◆ REQUIRED ACTION: Exact copy, no pictures: set down every entry below as written.

◆ RECORDS SUPPLIED:
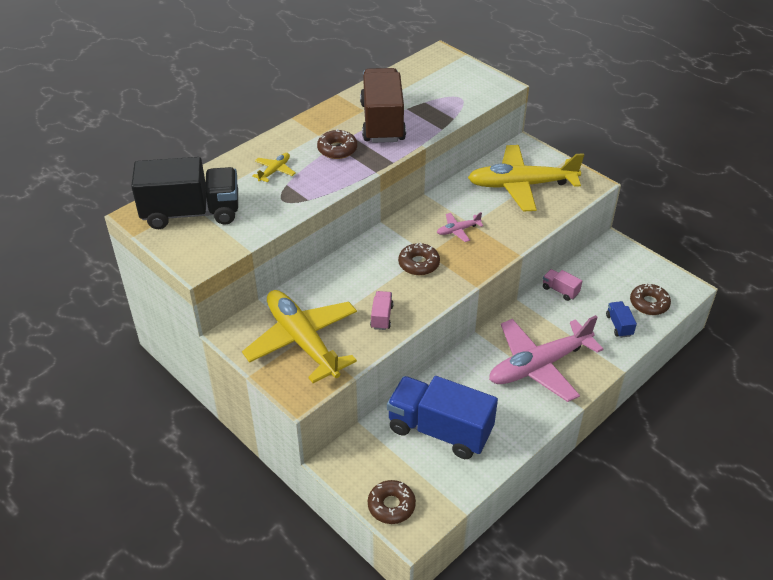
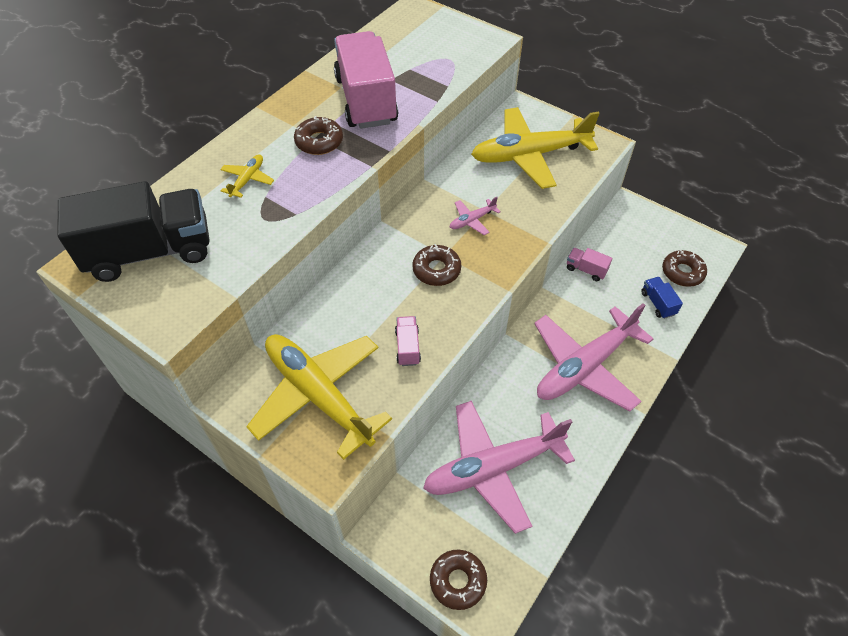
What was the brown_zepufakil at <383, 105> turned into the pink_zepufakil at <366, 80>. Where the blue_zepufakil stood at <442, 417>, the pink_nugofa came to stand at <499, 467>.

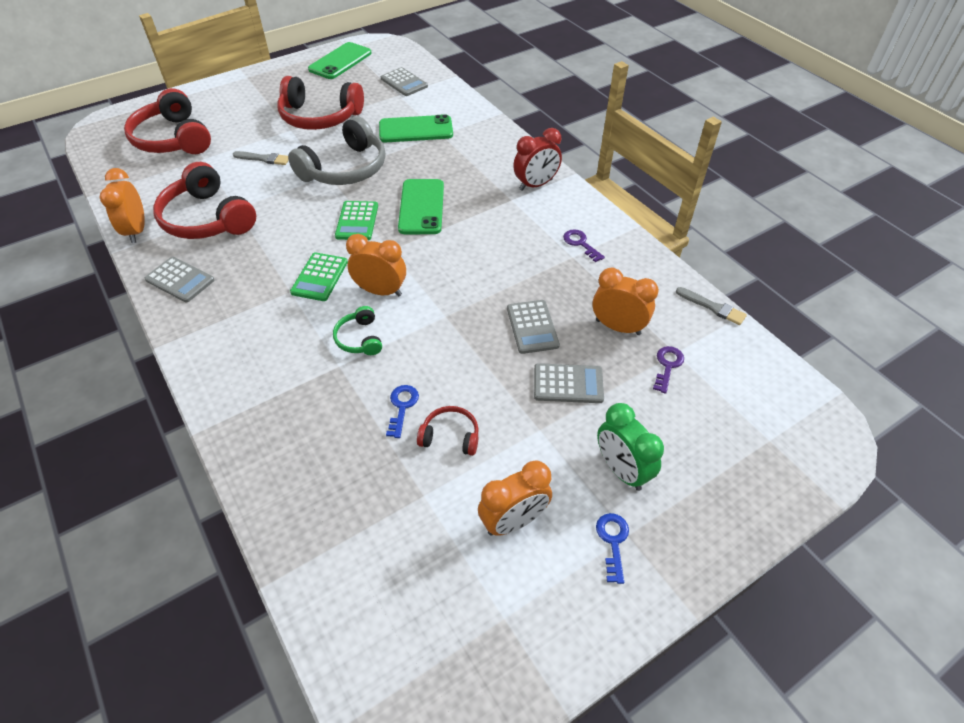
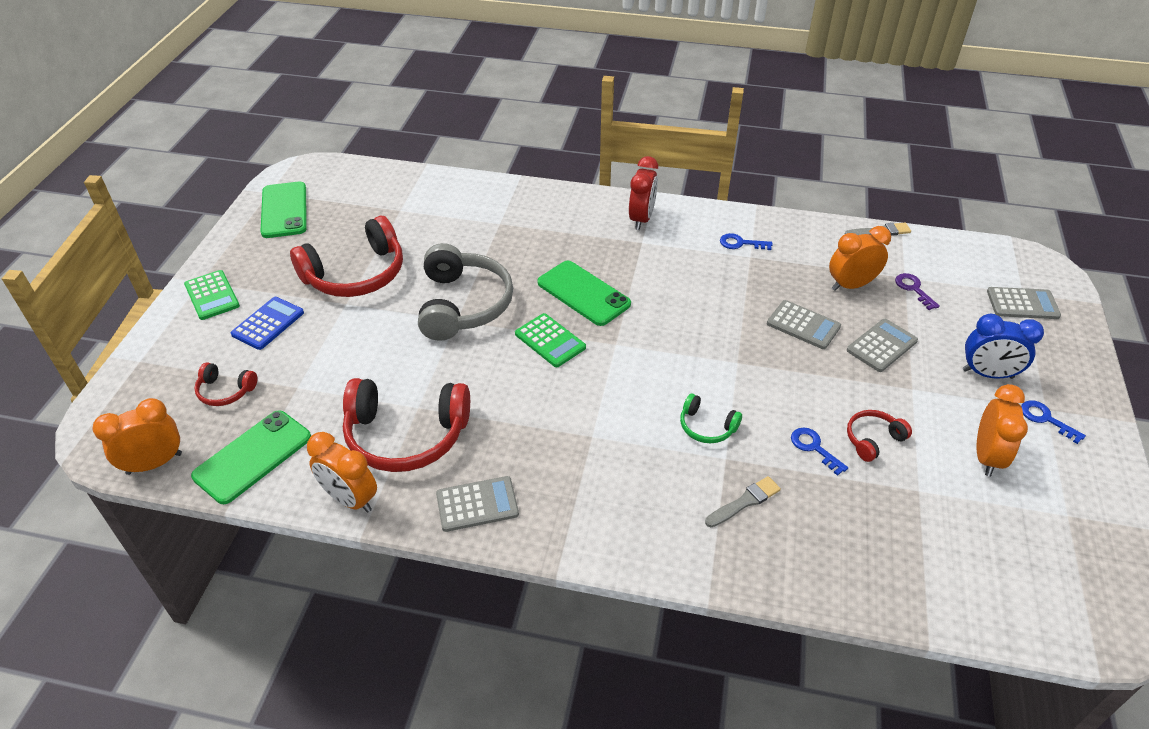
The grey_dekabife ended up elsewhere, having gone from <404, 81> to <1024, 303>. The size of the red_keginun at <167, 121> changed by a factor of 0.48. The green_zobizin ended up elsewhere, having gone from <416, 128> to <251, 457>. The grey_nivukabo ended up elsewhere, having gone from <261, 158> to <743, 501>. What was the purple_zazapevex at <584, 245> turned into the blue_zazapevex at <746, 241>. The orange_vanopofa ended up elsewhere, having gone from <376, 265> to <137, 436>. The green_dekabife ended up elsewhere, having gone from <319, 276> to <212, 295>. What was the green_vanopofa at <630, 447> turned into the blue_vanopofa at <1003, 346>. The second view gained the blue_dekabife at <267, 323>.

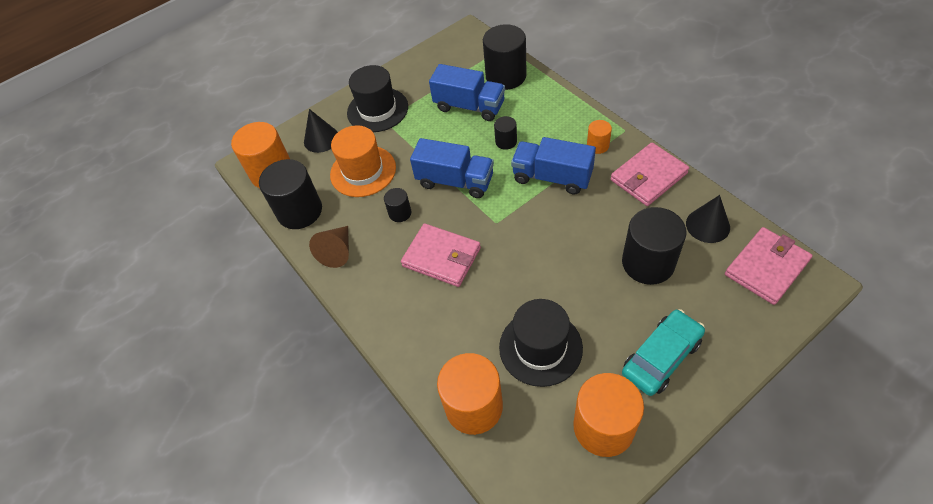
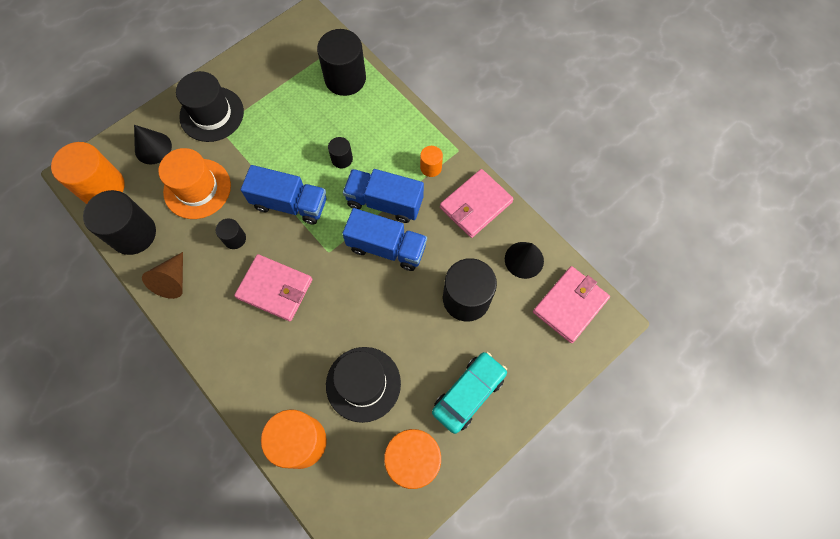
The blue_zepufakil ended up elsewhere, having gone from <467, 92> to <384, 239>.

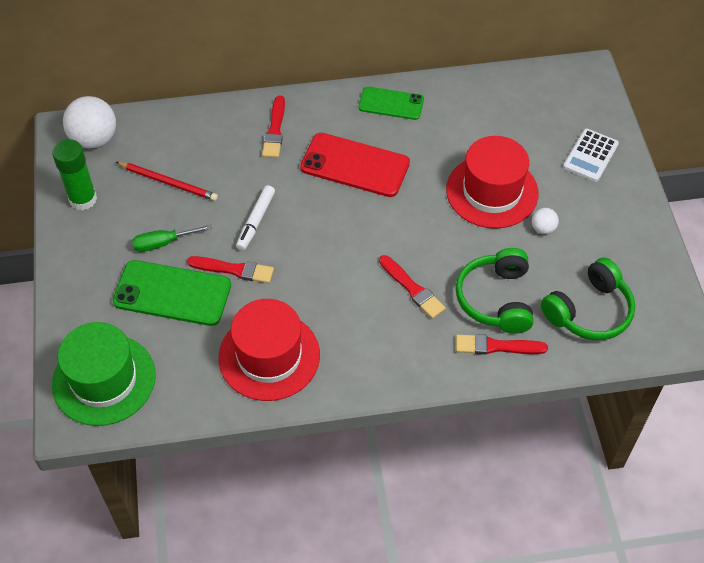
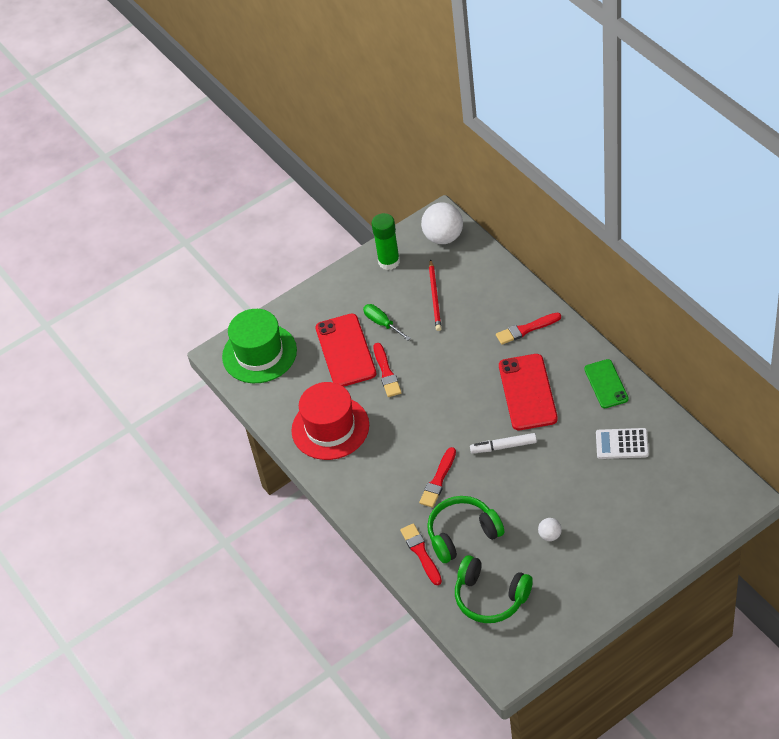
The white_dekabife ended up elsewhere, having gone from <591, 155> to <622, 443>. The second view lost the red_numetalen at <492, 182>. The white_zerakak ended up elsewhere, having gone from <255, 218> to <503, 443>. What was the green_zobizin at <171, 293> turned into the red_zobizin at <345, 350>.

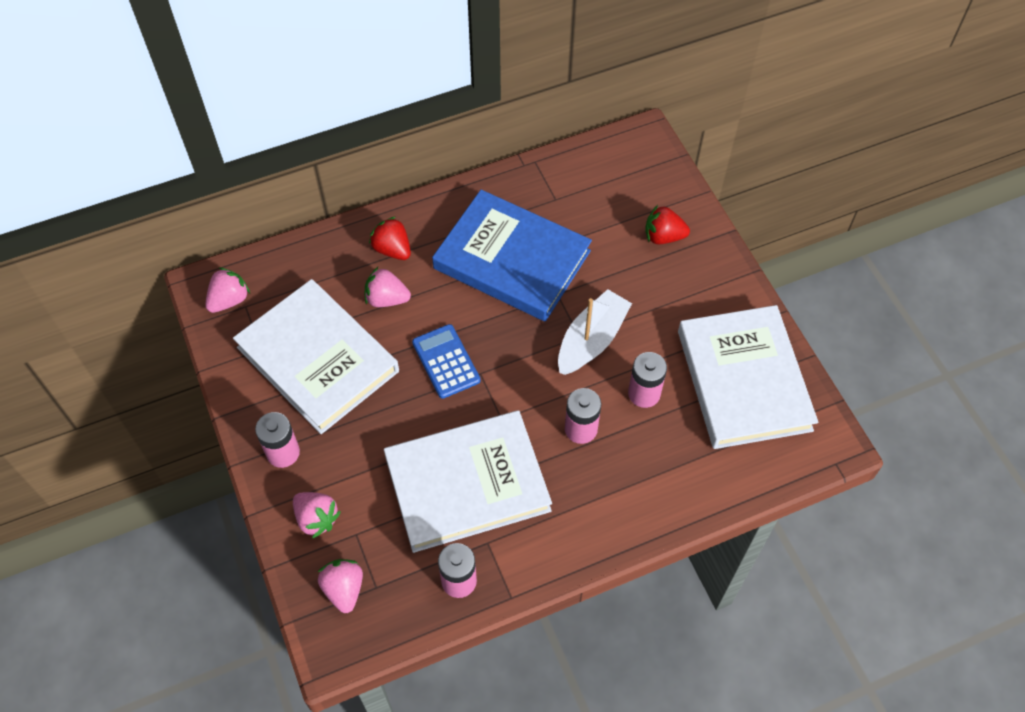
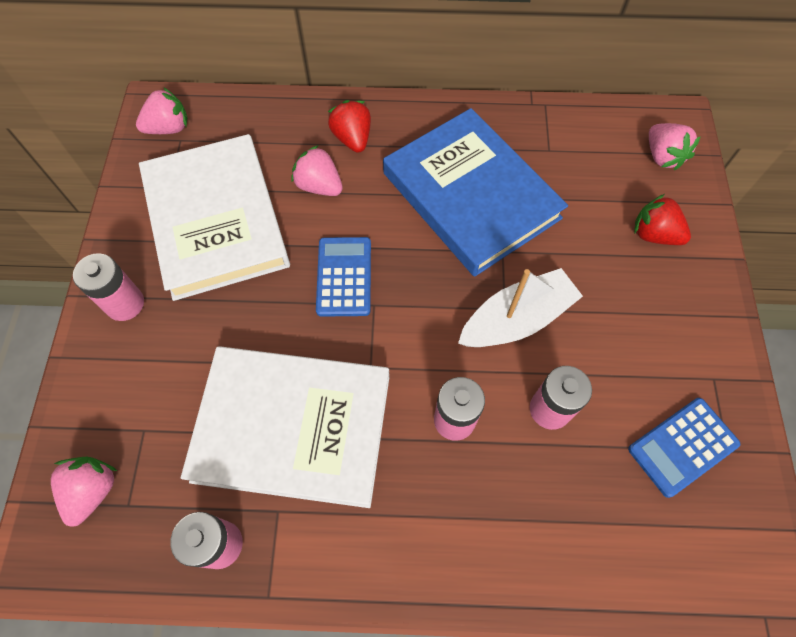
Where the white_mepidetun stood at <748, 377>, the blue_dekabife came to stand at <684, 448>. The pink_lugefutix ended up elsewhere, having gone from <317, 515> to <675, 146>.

◆ EXERCISE ANSWER:
What was the brown_zepufakil at <383, 105> turned into the pink_zepufakil at <366, 80>. Where the blue_zepufakil stood at <442, 417>, the pink_nugofa came to stand at <499, 467>.

The grey_dekabife ended up elsewhere, having gone from <404, 81> to <1024, 303>. The size of the red_keginun at <167, 121> changed by a factor of 0.48. The green_zobizin ended up elsewhere, having gone from <416, 128> to <251, 457>. The grey_nivukabo ended up elsewhere, having gone from <261, 158> to <743, 501>. What was the purple_zazapevex at <584, 245> turned into the blue_zazapevex at <746, 241>. The orange_vanopofa ended up elsewhere, having gone from <376, 265> to <137, 436>. The green_dekabife ended up elsewhere, having gone from <319, 276> to <212, 295>. What was the green_vanopofa at <630, 447> turned into the blue_vanopofa at <1003, 346>. The second view gained the blue_dekabife at <267, 323>.

The blue_zepufakil ended up elsewhere, having gone from <467, 92> to <384, 239>.

The white_dekabife ended up elsewhere, having gone from <591, 155> to <622, 443>. The second view lost the red_numetalen at <492, 182>. The white_zerakak ended up elsewhere, having gone from <255, 218> to <503, 443>. What was the green_zobizin at <171, 293> turned into the red_zobizin at <345, 350>.

Where the white_mepidetun stood at <748, 377>, the blue_dekabife came to stand at <684, 448>. The pink_lugefutix ended up elsewhere, having gone from <317, 515> to <675, 146>.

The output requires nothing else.